Before-and-after scene images
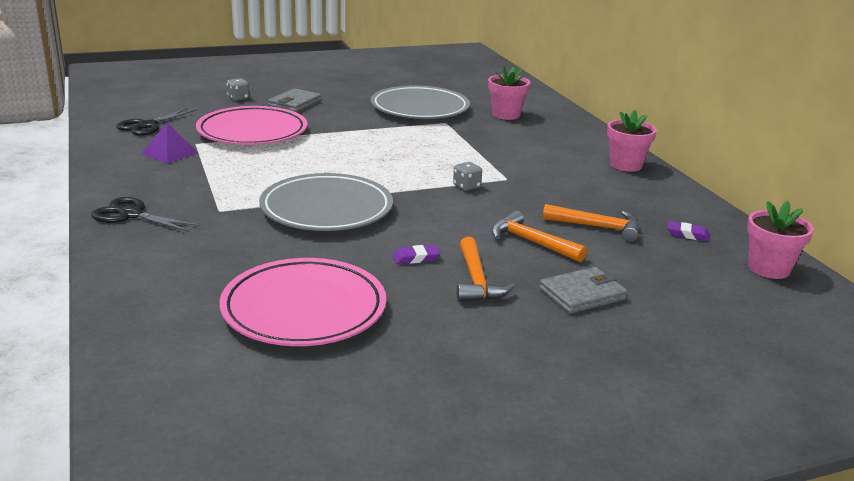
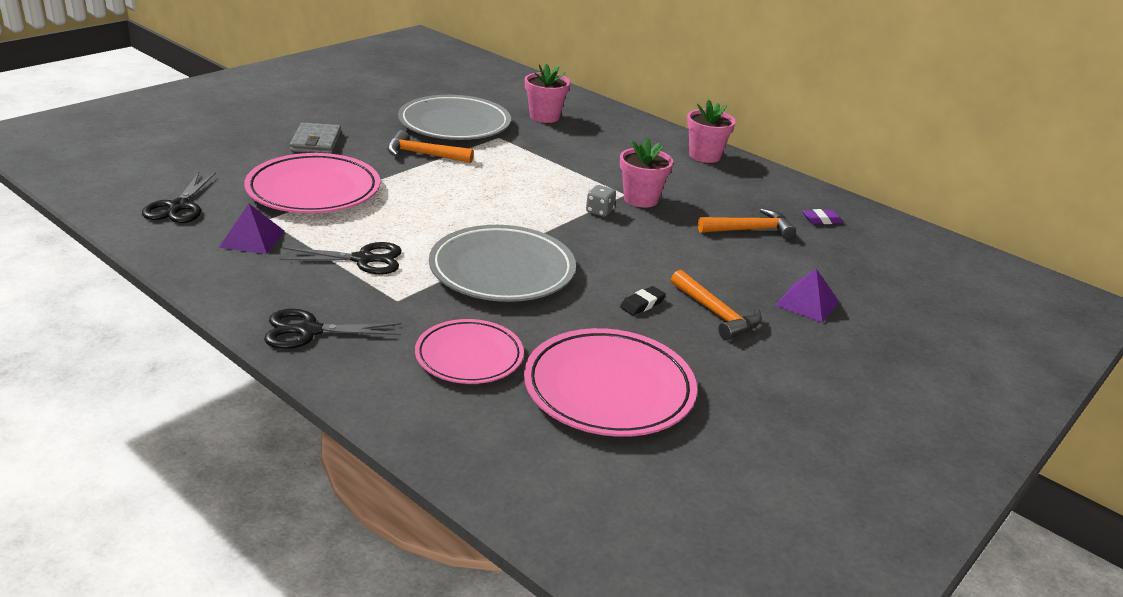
camera: 30 degrees left, 5 degrees up
(222, 258) = (469, 356): none -> pink plate
(230, 180) = (364, 259): none -> black scissors
(238, 98) = (242, 146): grey dice -> none
(416, 258) = (642, 304): purple eraser -> black eraser
(531, 242) = (715, 260): orange hammer -> orange hammer (423, 154)
(582, 294) = (807, 303): grey wallet -> purple pyramid
(769, 269) = (906, 239): pink flower pot -> pink flower pot (641, 199)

■ **EXERCISE AIM**
What is needed is an exact copy of all the entries above, minus the pictures.

■ **TASK ANSWER**
camera: 30 degrees left, 5 degrees up
(222, 258) = (469, 356): none -> pink plate
(230, 180) = (364, 259): none -> black scissors
(238, 98) = (242, 146): grey dice -> none
(416, 258) = (642, 304): purple eraser -> black eraser
(531, 242) = (715, 260): orange hammer -> orange hammer (423, 154)
(582, 294) = (807, 303): grey wallet -> purple pyramid
(769, 269) = (906, 239): pink flower pot -> pink flower pot (641, 199)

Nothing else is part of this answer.